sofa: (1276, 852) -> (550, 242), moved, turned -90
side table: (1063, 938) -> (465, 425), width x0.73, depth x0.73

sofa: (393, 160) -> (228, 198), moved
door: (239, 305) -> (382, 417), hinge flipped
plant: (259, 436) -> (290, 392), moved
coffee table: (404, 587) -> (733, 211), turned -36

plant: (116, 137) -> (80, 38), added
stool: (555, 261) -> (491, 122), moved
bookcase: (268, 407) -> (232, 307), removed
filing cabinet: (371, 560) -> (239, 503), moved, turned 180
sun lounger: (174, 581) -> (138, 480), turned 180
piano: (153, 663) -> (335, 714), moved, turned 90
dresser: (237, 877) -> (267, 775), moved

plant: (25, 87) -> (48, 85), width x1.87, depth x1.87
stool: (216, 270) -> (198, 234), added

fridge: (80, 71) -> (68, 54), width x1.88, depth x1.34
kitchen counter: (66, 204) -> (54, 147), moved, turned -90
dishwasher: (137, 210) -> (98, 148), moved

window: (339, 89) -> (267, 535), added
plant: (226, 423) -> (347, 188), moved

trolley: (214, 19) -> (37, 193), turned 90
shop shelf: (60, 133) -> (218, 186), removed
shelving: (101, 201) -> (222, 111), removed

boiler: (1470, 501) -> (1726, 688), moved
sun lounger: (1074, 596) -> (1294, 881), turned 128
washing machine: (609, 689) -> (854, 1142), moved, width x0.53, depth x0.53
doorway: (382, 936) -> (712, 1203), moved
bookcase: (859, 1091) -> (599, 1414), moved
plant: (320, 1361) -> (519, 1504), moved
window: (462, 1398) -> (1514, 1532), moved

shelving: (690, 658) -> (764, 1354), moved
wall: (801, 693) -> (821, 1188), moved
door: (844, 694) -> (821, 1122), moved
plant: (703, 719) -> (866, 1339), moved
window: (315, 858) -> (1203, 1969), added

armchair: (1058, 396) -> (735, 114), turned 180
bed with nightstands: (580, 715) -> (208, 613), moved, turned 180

→ WHAT YOU NEED TO DO
Reproduce, exactly and without additions, the run of lines from the start of the listing above to the line bearing "stool: (216, 270) -> (198, 234), added", inclusive.

→ EXERCISE OUTPUT
sofa: (1276, 852) -> (550, 242), moved, turned -90
side table: (1063, 938) -> (465, 425), width x0.73, depth x0.73

sofa: (393, 160) -> (228, 198), moved
door: (239, 305) -> (382, 417), hinge flipped
plant: (259, 436) -> (290, 392), moved
coffee table: (404, 587) -> (733, 211), turned -36

plant: (116, 137) -> (80, 38), added
stool: (555, 261) -> (491, 122), moved
bookcase: (268, 407) -> (232, 307), removed
filing cabinet: (371, 560) -> (239, 503), moved, turned 180
sun lounger: (174, 581) -> (138, 480), turned 180
piano: (153, 663) -> (335, 714), moved, turned 90
dresser: (237, 877) -> (267, 775), moved

plant: (25, 87) -> (48, 85), width x1.87, depth x1.87
stool: (216, 270) -> (198, 234), added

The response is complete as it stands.